ENTRIES SHOWN:

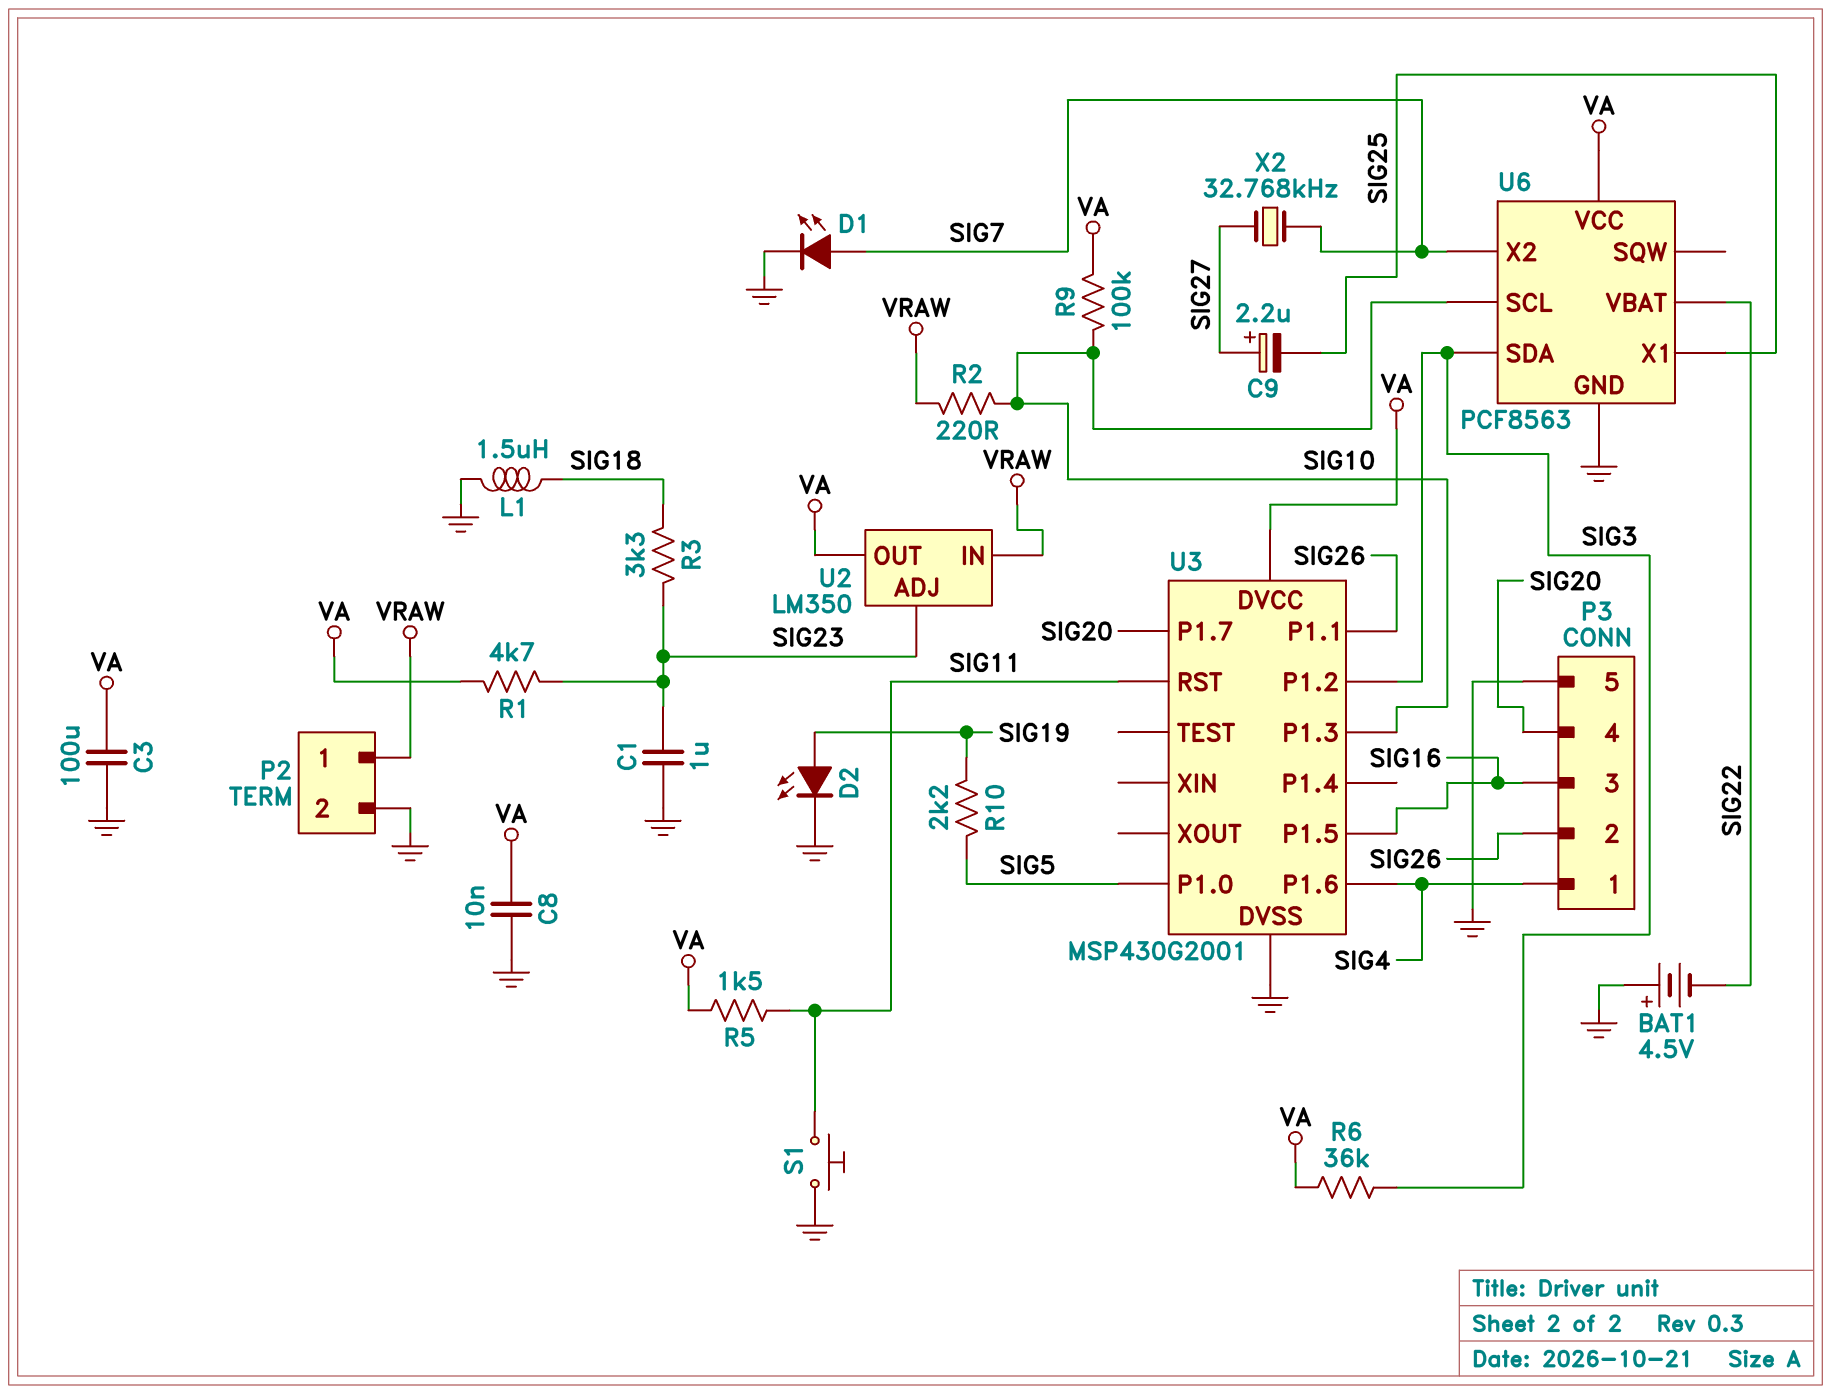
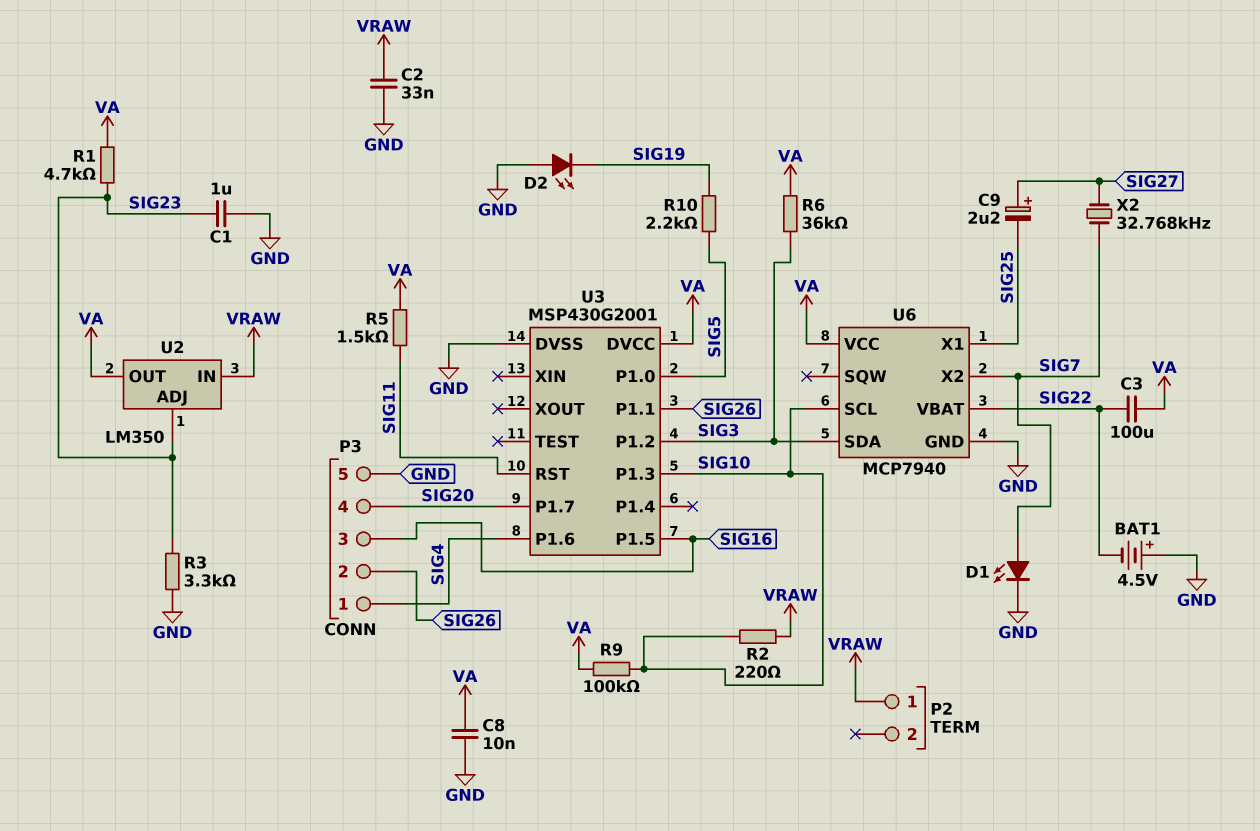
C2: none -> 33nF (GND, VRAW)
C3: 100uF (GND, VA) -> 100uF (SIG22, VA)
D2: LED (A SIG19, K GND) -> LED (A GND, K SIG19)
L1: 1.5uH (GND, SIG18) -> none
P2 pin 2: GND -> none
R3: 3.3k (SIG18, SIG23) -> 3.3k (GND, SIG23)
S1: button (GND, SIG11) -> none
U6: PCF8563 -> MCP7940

EXERCISE:
Wherever "none" turns up in the records, copy the whole line.

SOLUTION TO THE PROBLEM:
C2: none -> 33nF (GND, VRAW)
L1: 1.5uH (GND, SIG18) -> none
P2 pin 2: GND -> none
S1: button (GND, SIG11) -> none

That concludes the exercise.